--- START ---

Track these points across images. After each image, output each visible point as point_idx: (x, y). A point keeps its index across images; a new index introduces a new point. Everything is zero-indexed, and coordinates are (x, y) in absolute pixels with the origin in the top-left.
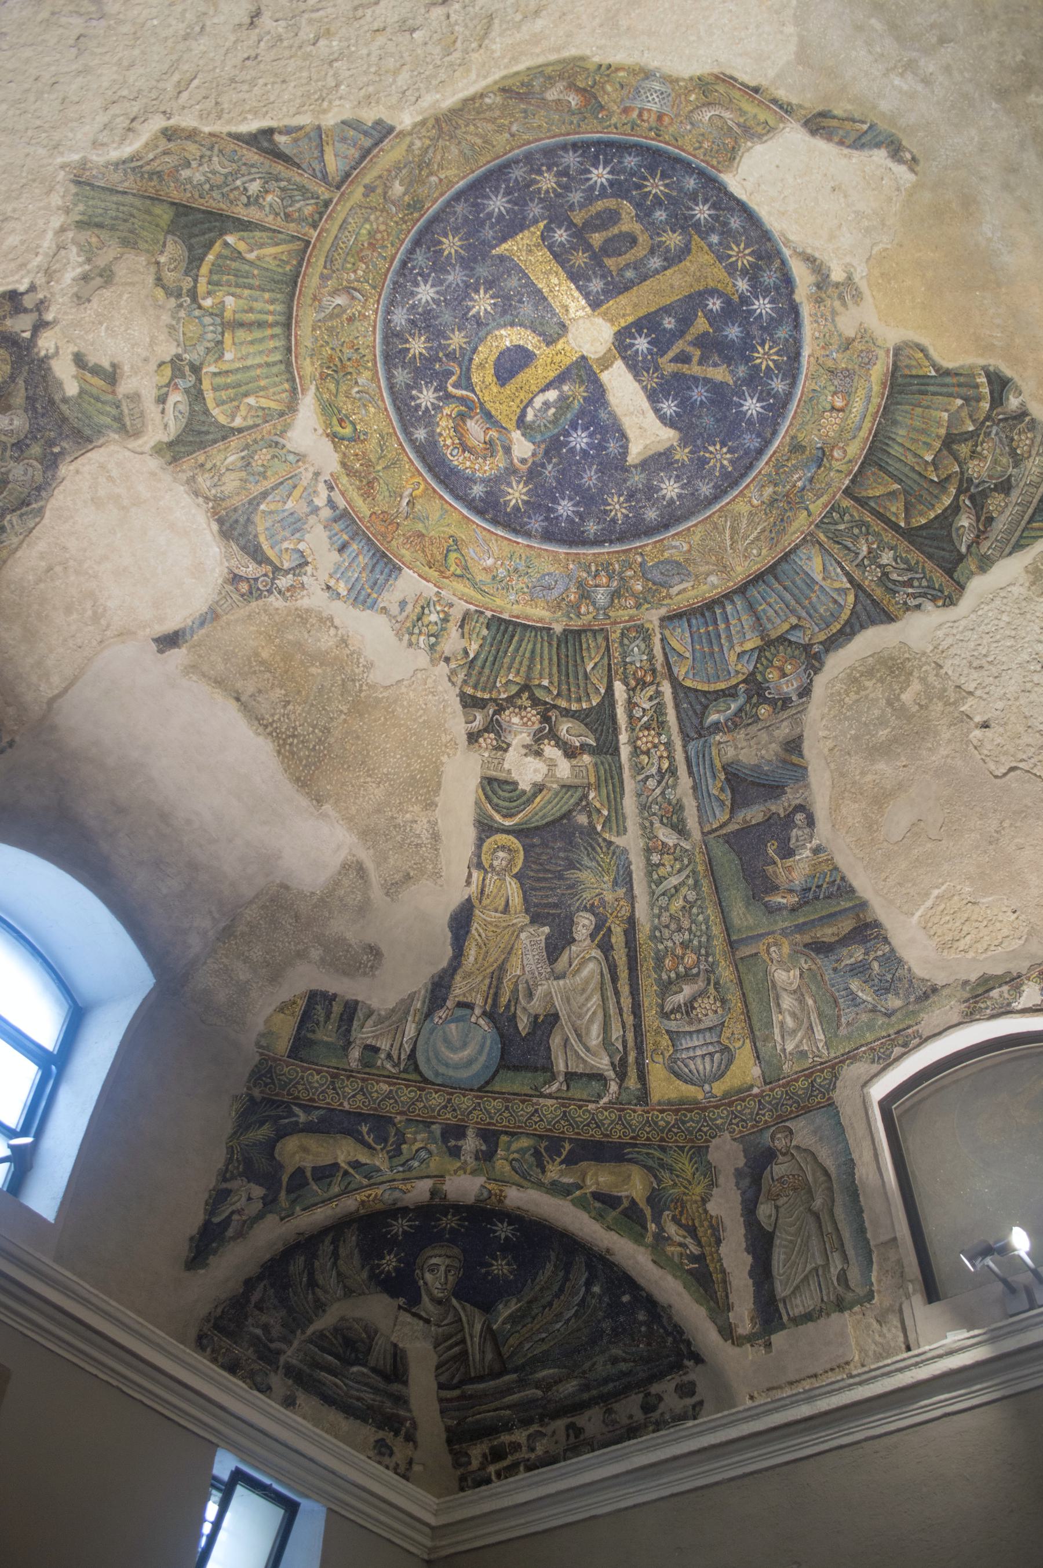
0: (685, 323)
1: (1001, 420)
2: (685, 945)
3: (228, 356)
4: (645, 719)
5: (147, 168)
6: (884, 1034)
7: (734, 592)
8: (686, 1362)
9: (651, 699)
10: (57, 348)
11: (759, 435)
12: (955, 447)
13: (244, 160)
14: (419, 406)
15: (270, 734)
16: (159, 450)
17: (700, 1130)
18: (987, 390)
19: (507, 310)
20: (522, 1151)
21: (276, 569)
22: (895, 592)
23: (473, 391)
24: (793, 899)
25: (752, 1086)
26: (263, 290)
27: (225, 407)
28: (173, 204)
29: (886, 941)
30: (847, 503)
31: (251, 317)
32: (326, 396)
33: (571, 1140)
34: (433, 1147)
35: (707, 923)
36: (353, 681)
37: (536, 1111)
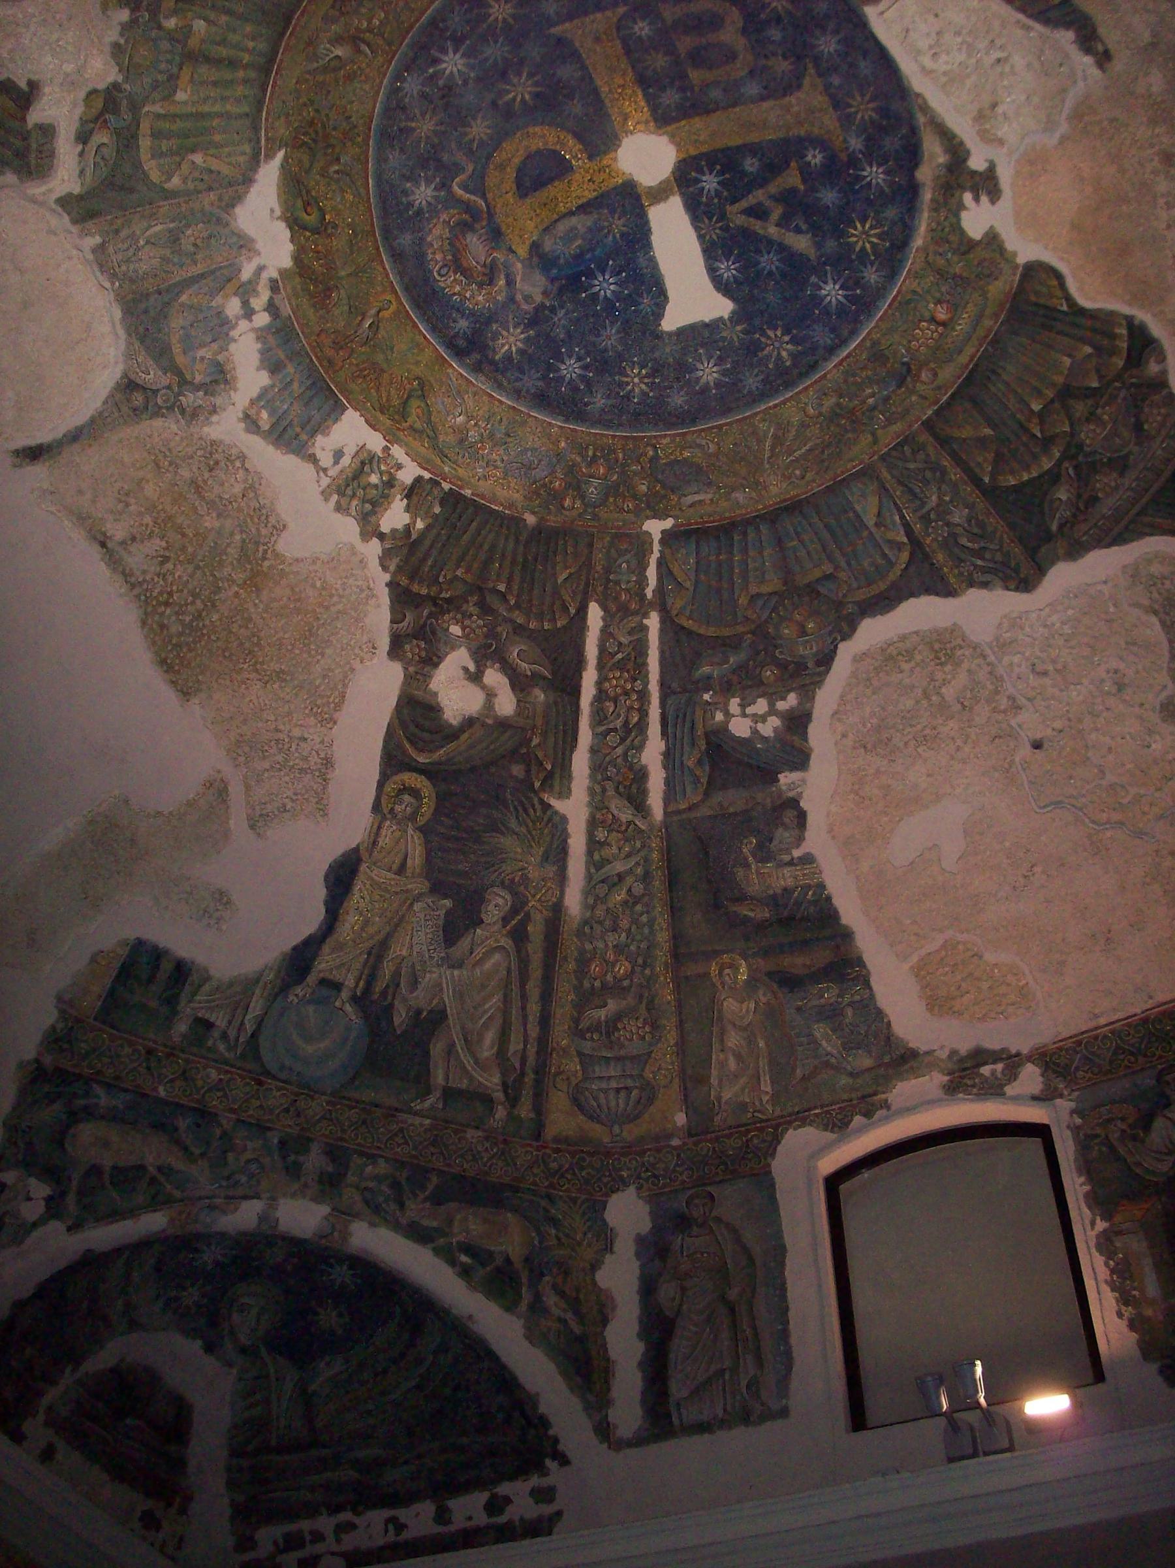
0: (772, 169)
1: (1132, 384)
2: (619, 949)
3: (181, 96)
4: (620, 656)
6: (845, 1097)
7: (761, 517)
8: (548, 1462)
9: (629, 633)
11: (833, 330)
12: (1072, 402)
14: (410, 205)
15: (138, 596)
16: (65, 202)
17: (599, 1179)
18: (1125, 345)
19: (547, 104)
20: (377, 1178)
21: (183, 382)
22: (962, 561)
23: (484, 196)
24: (764, 914)
25: (670, 1136)
26: (247, 20)
27: (162, 161)
29: (867, 985)
30: (924, 437)
31: (224, 52)
33: (441, 1173)
34: (266, 1161)
35: (651, 927)
36: (257, 543)
37: (401, 1130)
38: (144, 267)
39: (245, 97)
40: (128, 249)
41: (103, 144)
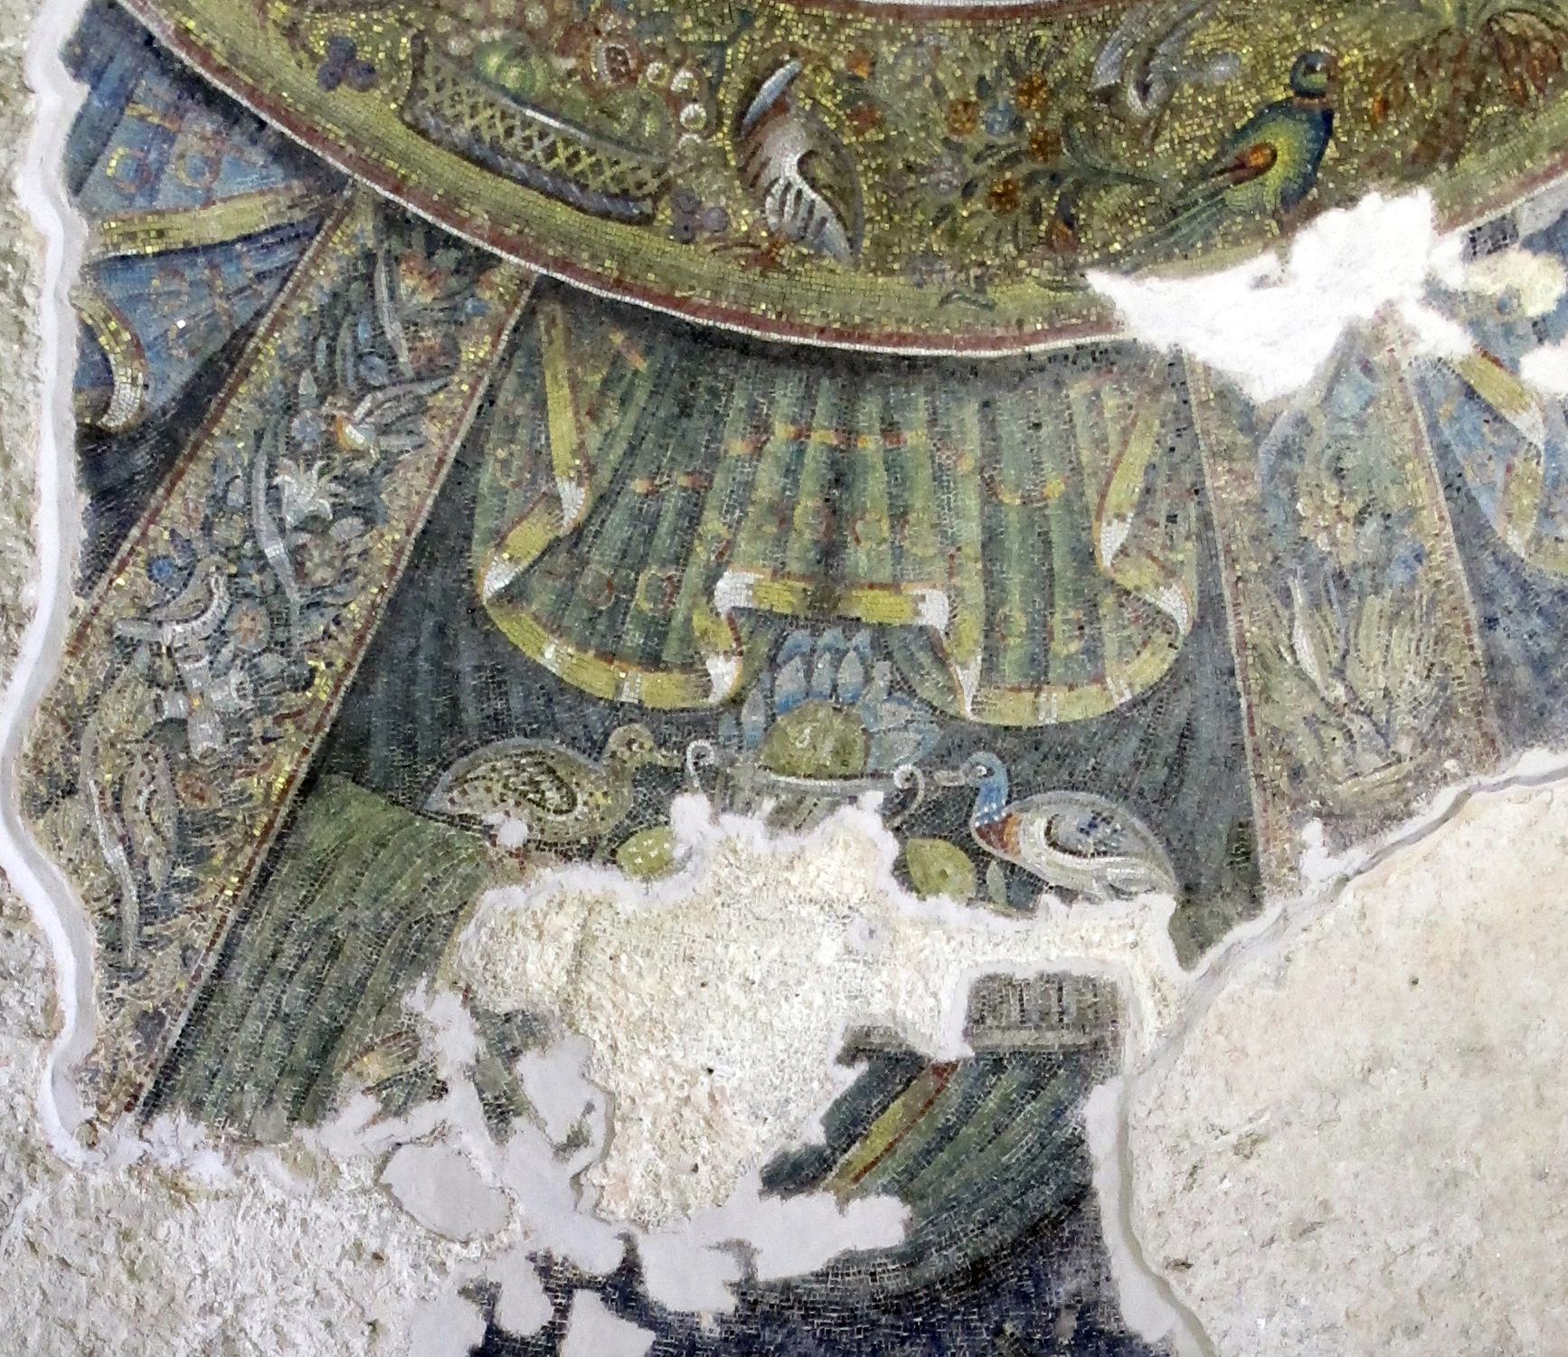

--- END ---

> _The exercise_
Rewrite the records starting at their beginning and ending at the line that contains "0: (685, 323)", with "top-left" replaced by "upper-left" and nothing else changed. Leave the pictures out of your answer.

> _Task result_
Track these points across images. After each image, output each visible point as point_idx: (x, y). A point keeps its index across images; a new index introduces a new point. Everything is zero-indexed, and coordinates are (x, y) in absolute pixels with the origin in the upper-left.
0: (685, 323)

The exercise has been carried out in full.